Copy out the data exactly, leaving the pictures behind.

- [Supplied material]
━━━━━━━━━━━━━━━━
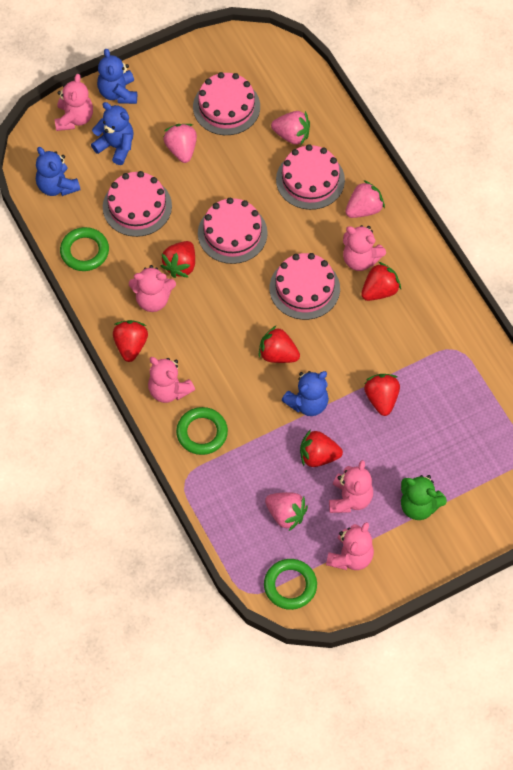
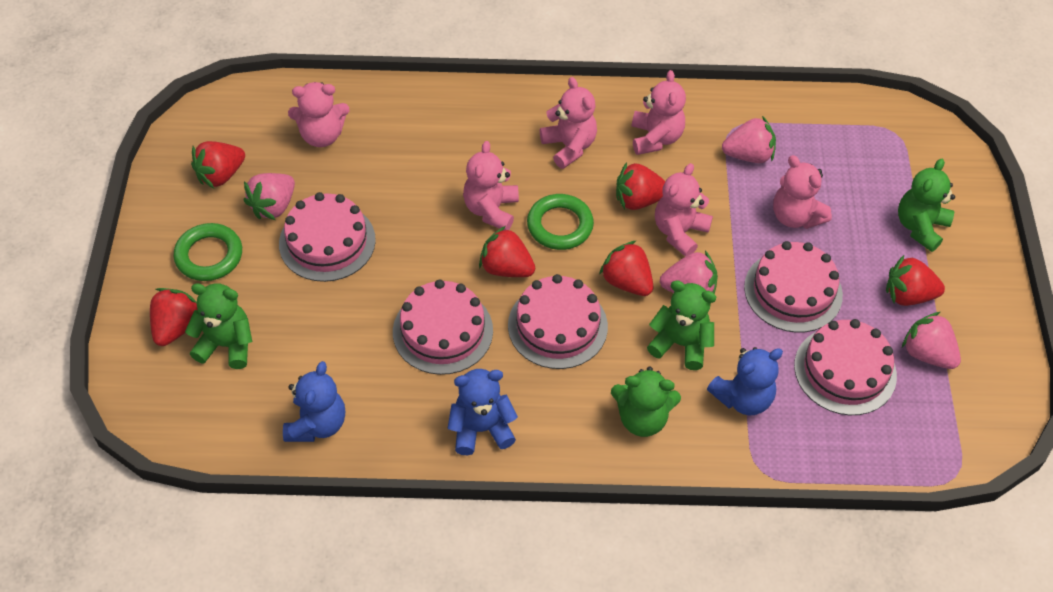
blue teddy bear: 4 -> 3
green ring: 3 -> 2
green teddy bear: 1 -> 4

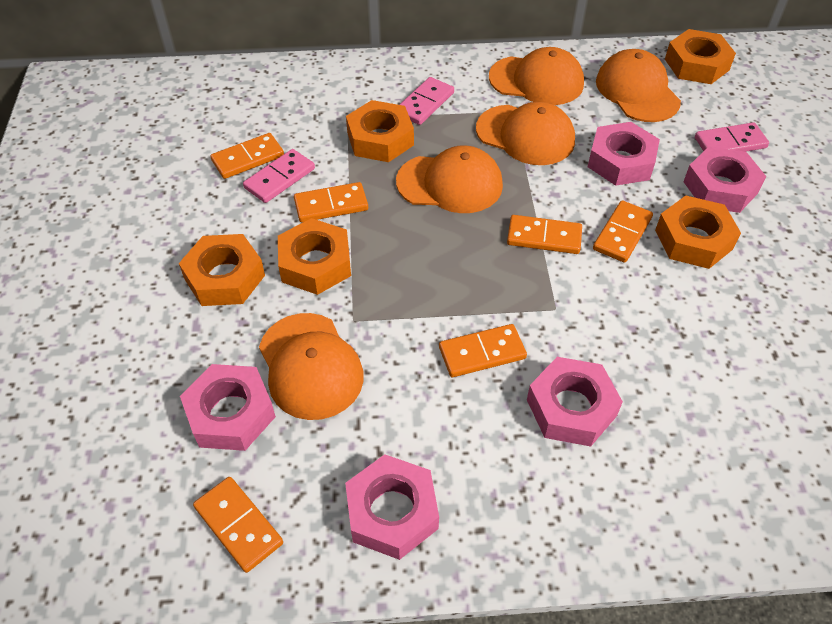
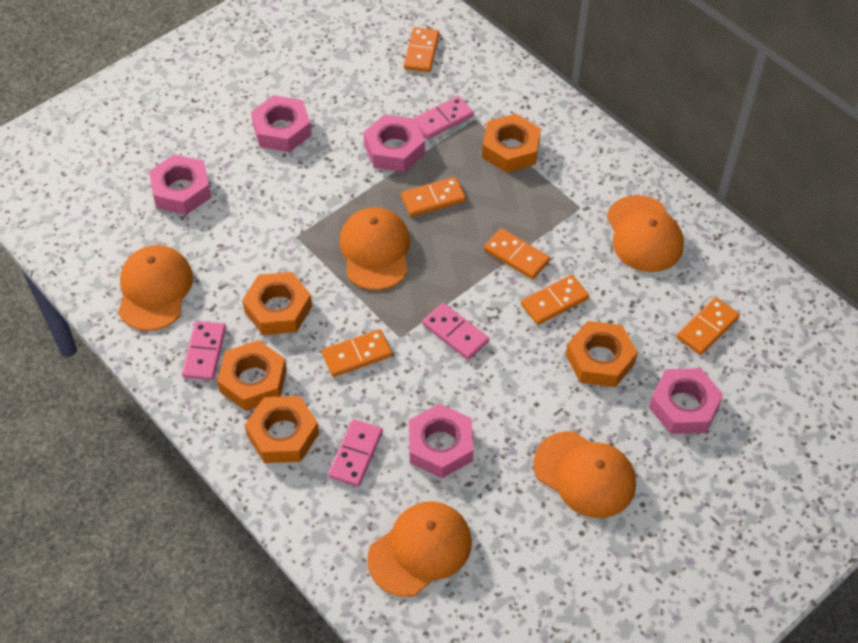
pink domino: 3 -> 4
━━━━━━━━━━━━━━━━
- [Problem solution]
blue teddy bear: 4 -> 3
green ring: 3 -> 2
green teddy bear: 1 -> 4

pink domino: 3 -> 4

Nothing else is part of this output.